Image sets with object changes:
§ §

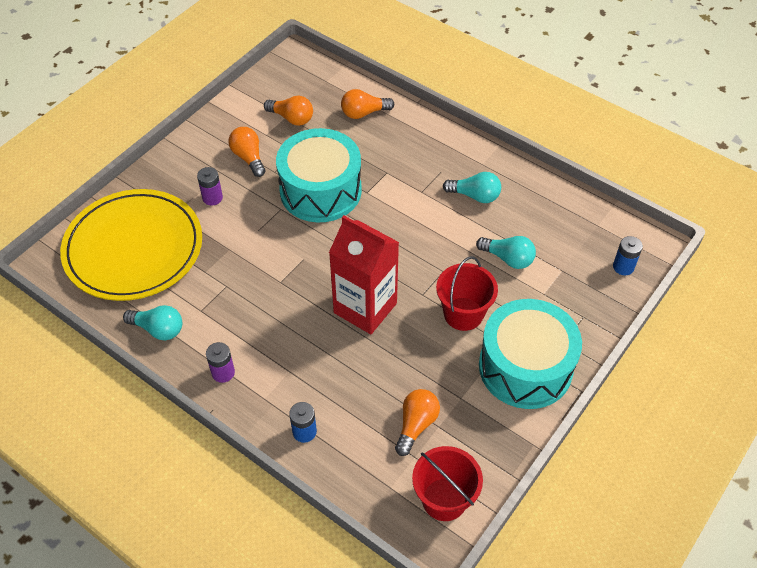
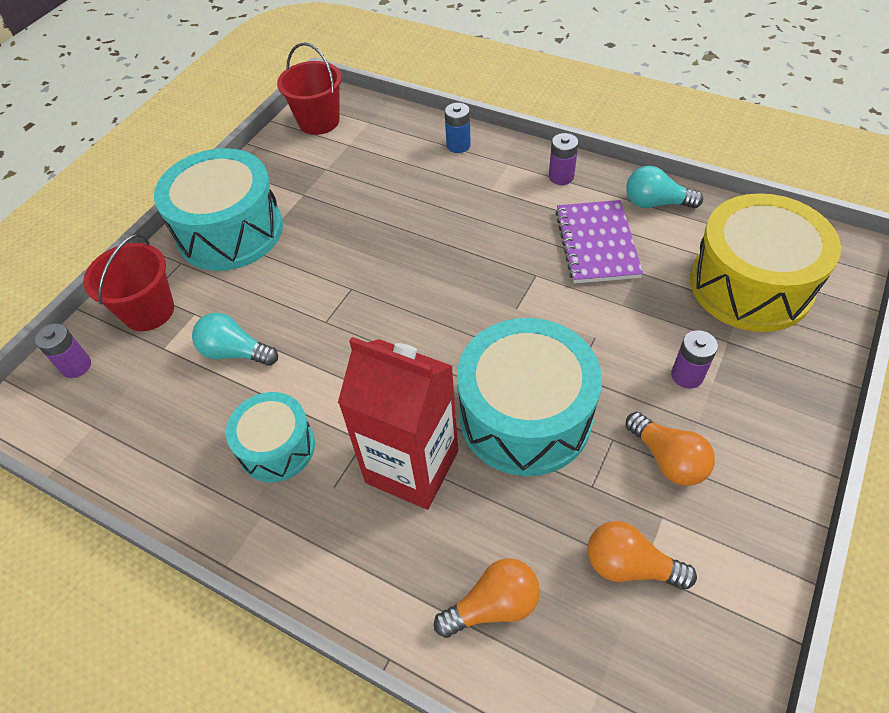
camera: 175 degrees right, 0 degrees up
yellow plate [60,189,202,301] -> yellow drum [690,193,841,332]
red carton [329,215,399,334] -> red carton moved to [338,337,458,510]
orange light bulb [395,389,440,456] -> none
red bucket [436,256,498,331] -> red bucket moved to [83,234,174,331]
turquoise light bulb [443,172,501,203] -> turquoise drum [226,392,315,482]
blue battery [613,236,643,275] -> purple battery [35,323,91,378]
none -> purple notebook [555,200,643,283]

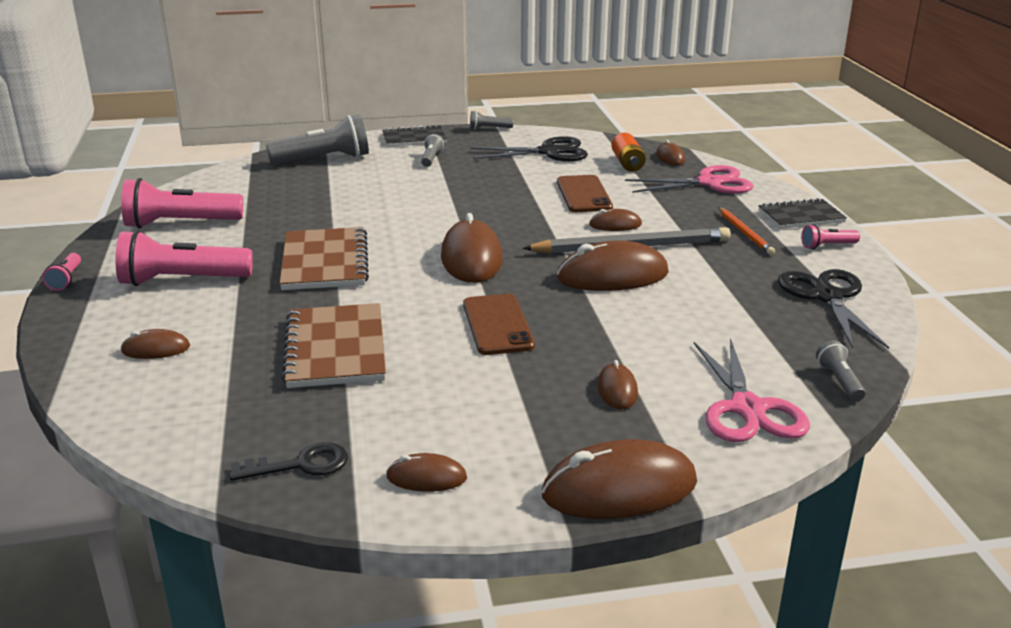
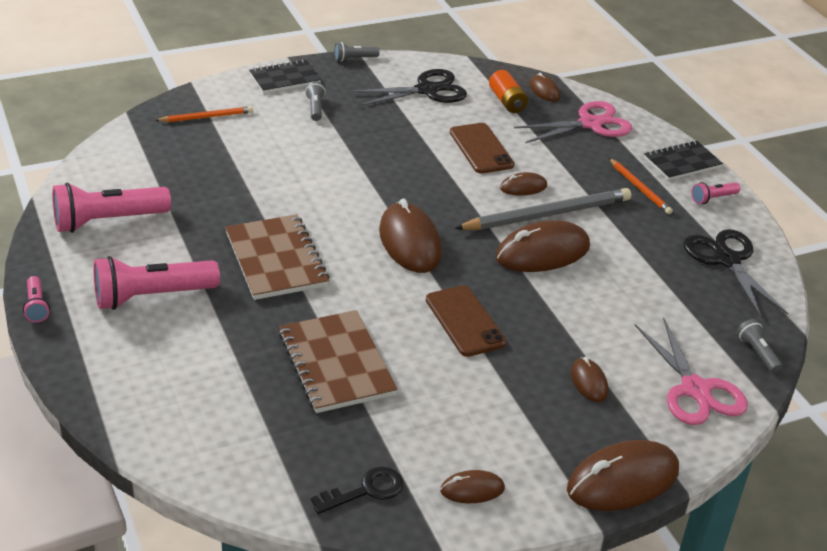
camera: 15 degrees left, 10 degrees up
brown mouse [121,329,190,359] -> none
grey flashlight [266,115,369,164] -> orange pencil [155,106,253,122]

§ §

*Problem to work on*. Begin at the first line of the entries and end at the line containing "red bucket [436,256,498,331]": write out each line exactly, skipping pictures.

*Answer box*.
camera: 175 degrees right, 0 degrees up
yellow plate [60,189,202,301] -> yellow drum [690,193,841,332]
red carton [329,215,399,334] -> red carton moved to [338,337,458,510]
orange light bulb [395,389,440,456] -> none
red bucket [436,256,498,331] -> red bucket moved to [83,234,174,331]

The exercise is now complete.